- [What the task asks] Return the records as they stand. No picture is to be included.

### Data provided

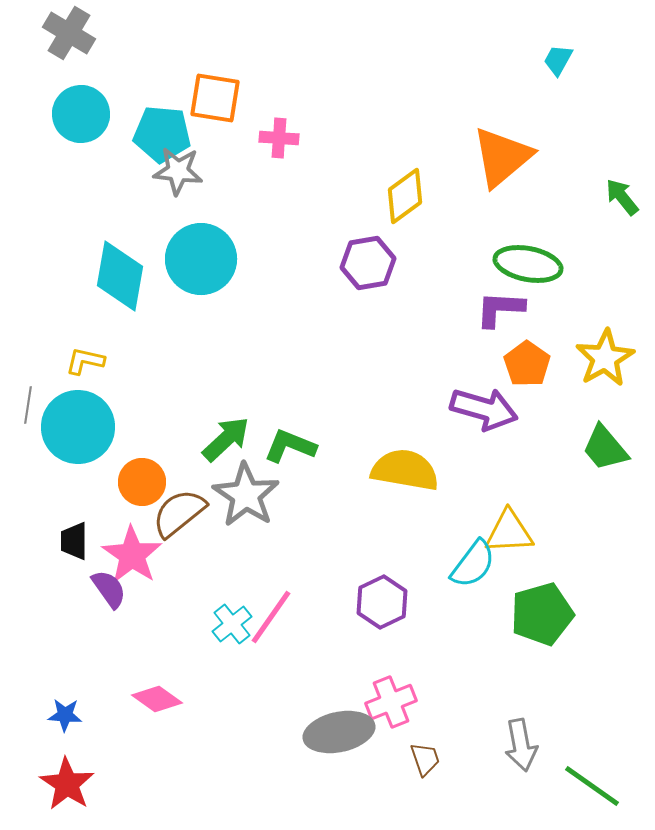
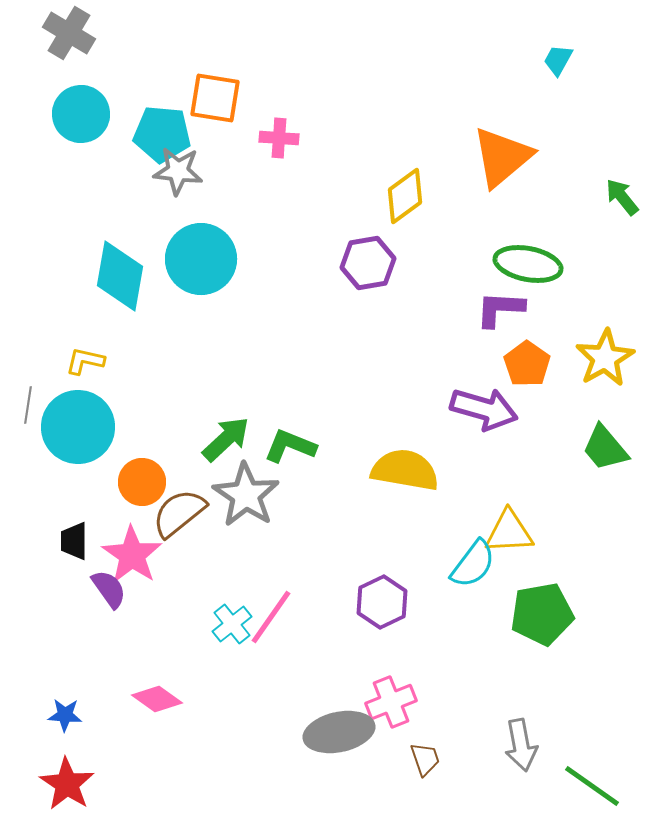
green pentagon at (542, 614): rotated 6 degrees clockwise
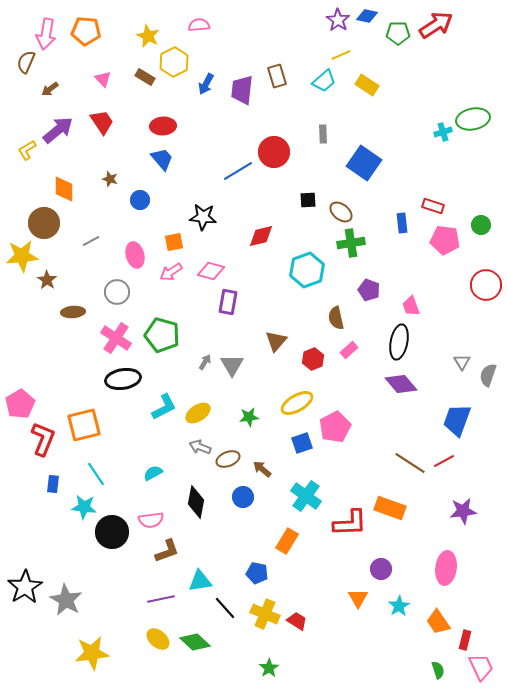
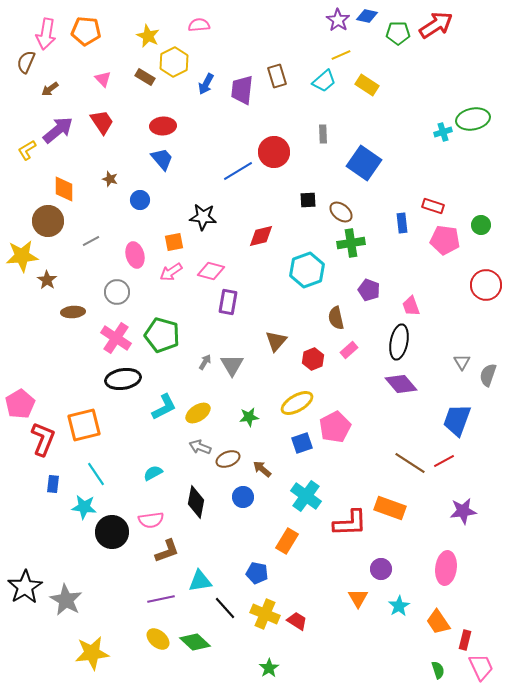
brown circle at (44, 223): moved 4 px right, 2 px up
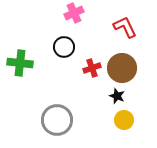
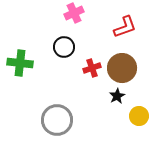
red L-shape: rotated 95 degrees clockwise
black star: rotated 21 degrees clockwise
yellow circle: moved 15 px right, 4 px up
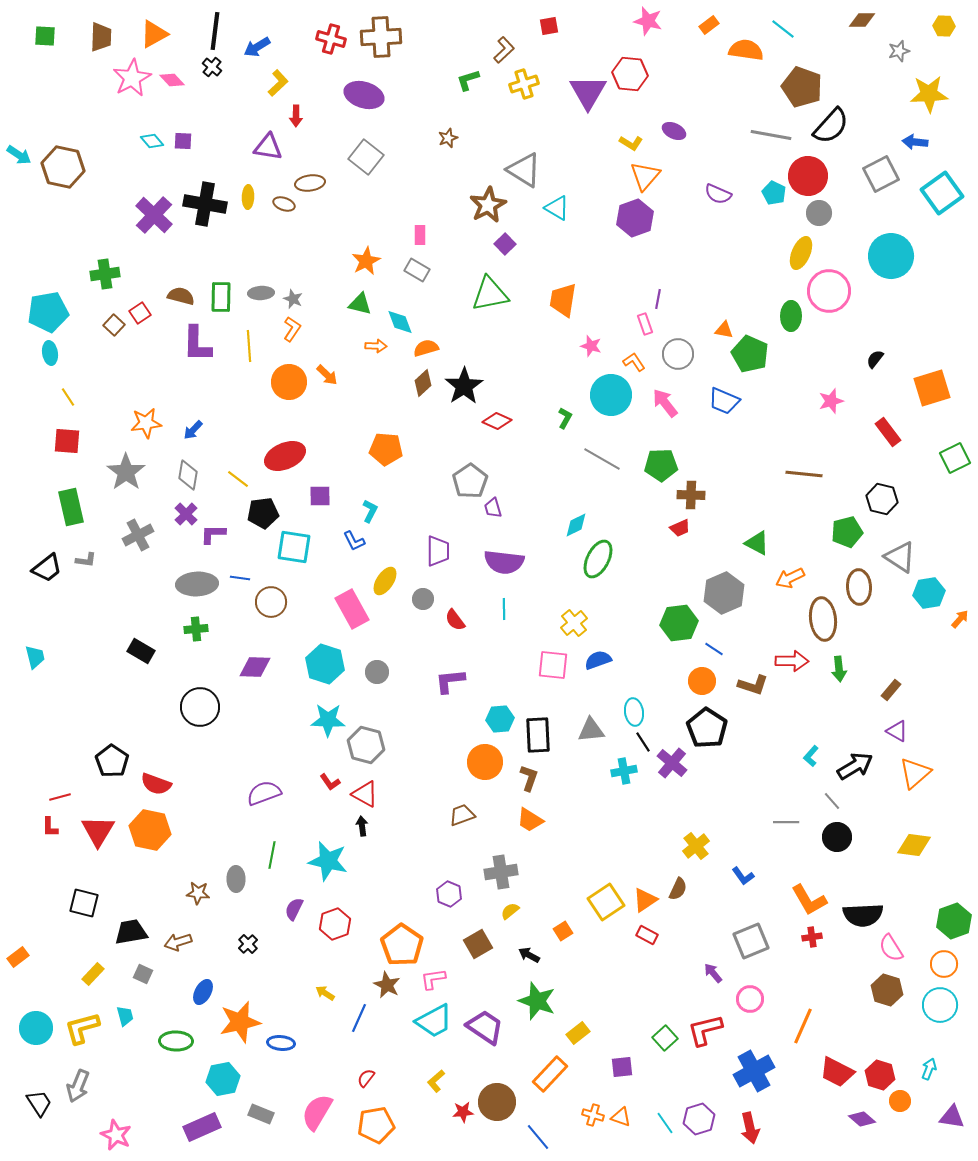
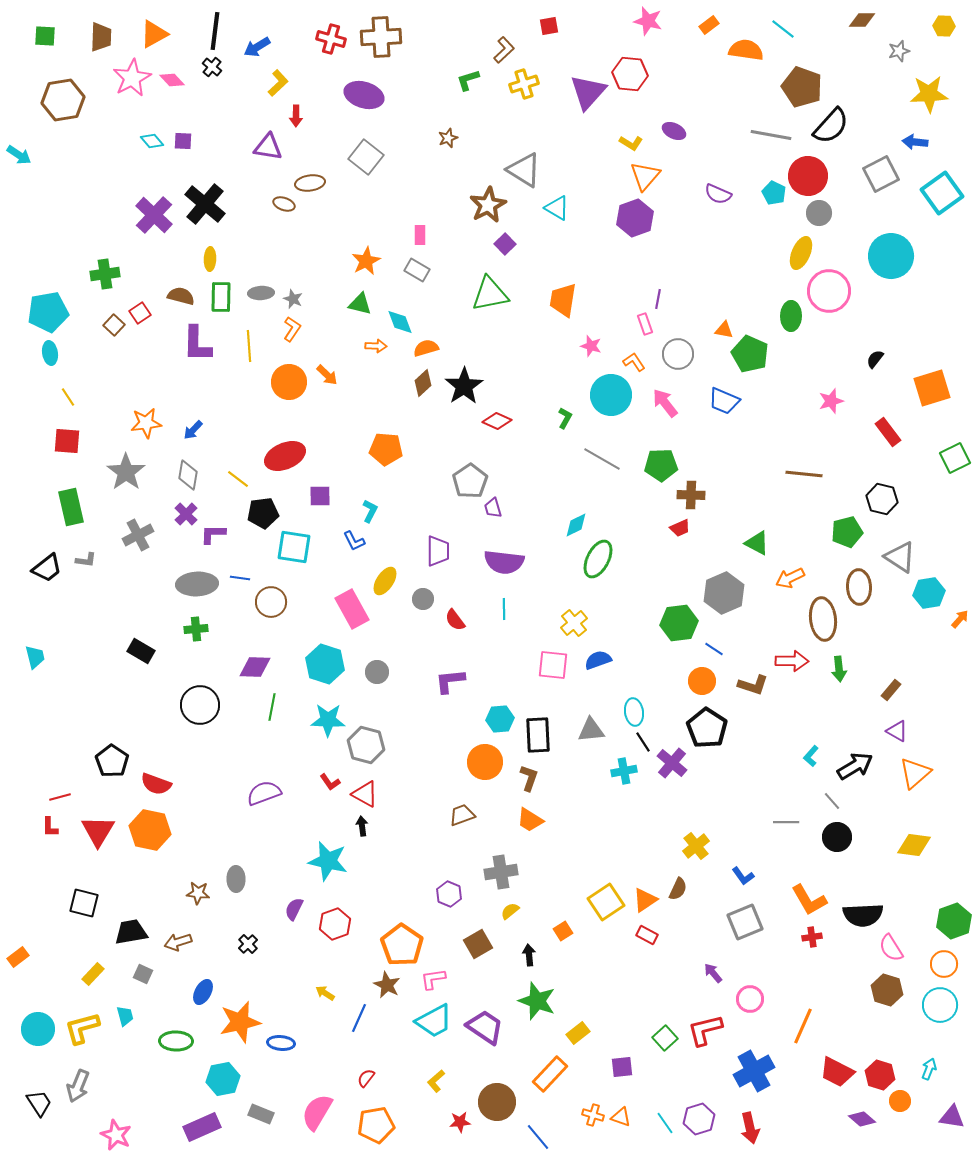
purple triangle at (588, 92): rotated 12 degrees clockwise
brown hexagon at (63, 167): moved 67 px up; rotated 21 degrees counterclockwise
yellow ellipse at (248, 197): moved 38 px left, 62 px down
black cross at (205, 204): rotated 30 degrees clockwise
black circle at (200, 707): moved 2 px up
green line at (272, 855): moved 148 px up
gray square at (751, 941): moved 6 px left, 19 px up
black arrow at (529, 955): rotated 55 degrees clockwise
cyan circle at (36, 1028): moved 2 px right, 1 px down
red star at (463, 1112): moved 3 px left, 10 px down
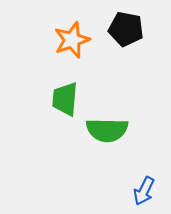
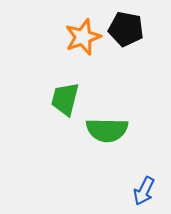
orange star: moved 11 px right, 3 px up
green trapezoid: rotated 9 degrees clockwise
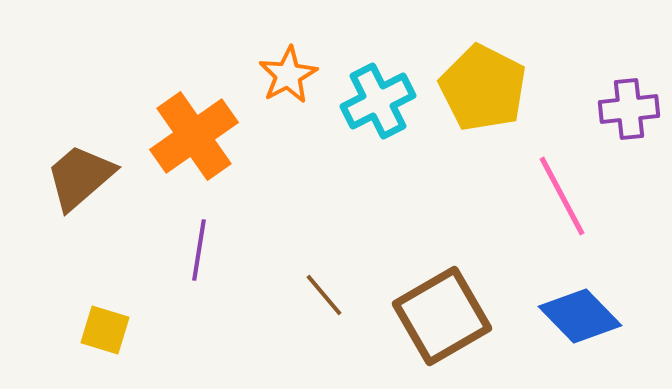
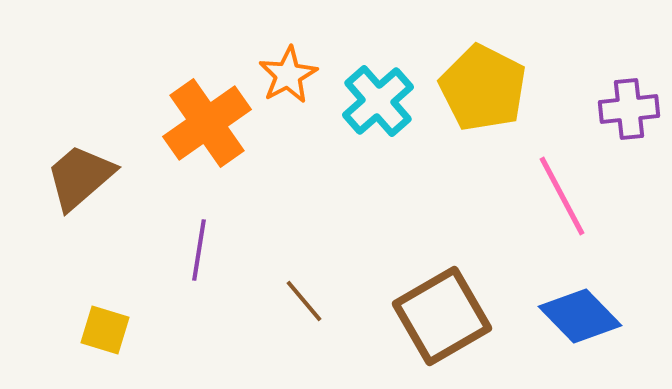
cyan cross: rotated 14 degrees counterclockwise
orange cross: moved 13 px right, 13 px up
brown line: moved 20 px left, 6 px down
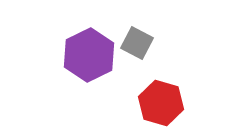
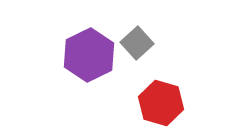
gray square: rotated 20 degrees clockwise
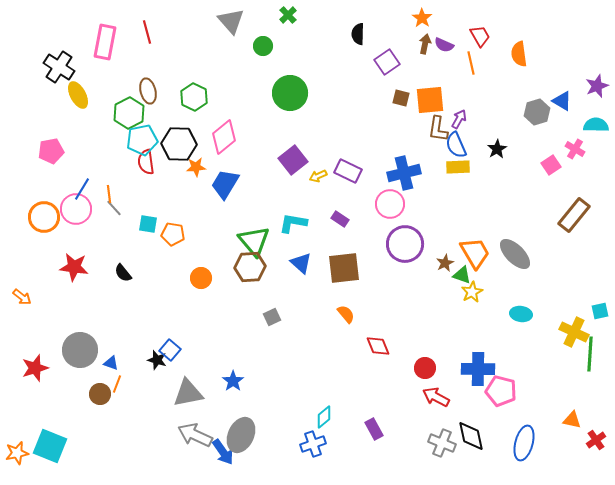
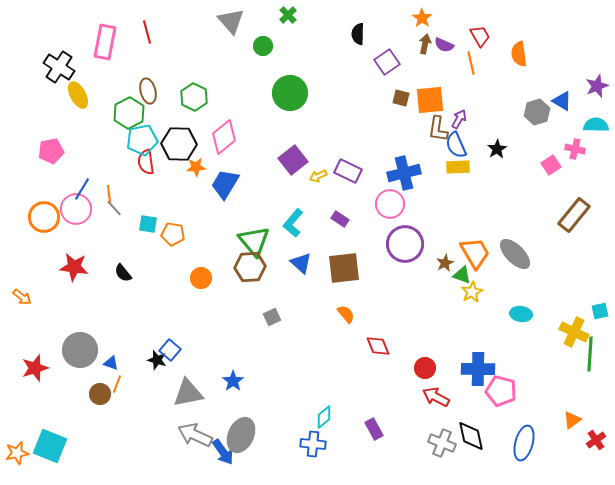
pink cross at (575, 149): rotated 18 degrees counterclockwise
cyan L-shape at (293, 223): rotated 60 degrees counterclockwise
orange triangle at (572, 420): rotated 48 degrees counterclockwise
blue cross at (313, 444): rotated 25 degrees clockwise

######

- [Written response]
green pentagon at (542, 614): rotated 6 degrees clockwise
brown circle at (44, 223): moved 4 px right, 2 px up
red L-shape: rotated 95 degrees clockwise
black star: rotated 21 degrees clockwise
yellow circle: moved 15 px right, 4 px up
purple triangle at (588, 92): rotated 12 degrees clockwise
brown hexagon at (63, 167): moved 67 px up; rotated 21 degrees counterclockwise
yellow ellipse at (248, 197): moved 38 px left, 62 px down
black cross at (205, 204): rotated 30 degrees clockwise
black circle at (200, 707): moved 2 px up
green line at (272, 855): moved 148 px up
gray square at (751, 941): moved 6 px left, 19 px up
black arrow at (529, 955): rotated 55 degrees clockwise
cyan circle at (36, 1028): moved 2 px right, 1 px down
red star at (463, 1112): moved 3 px left, 10 px down
orange star: moved 11 px right, 3 px up
green trapezoid: rotated 9 degrees clockwise
cyan cross: rotated 14 degrees counterclockwise
orange cross: moved 13 px right, 13 px up
brown line: moved 20 px left, 6 px down
gray square: rotated 20 degrees clockwise
pink cross at (575, 149): rotated 18 degrees counterclockwise
cyan L-shape at (293, 223): rotated 60 degrees counterclockwise
orange triangle at (572, 420): rotated 48 degrees counterclockwise
blue cross at (313, 444): rotated 25 degrees clockwise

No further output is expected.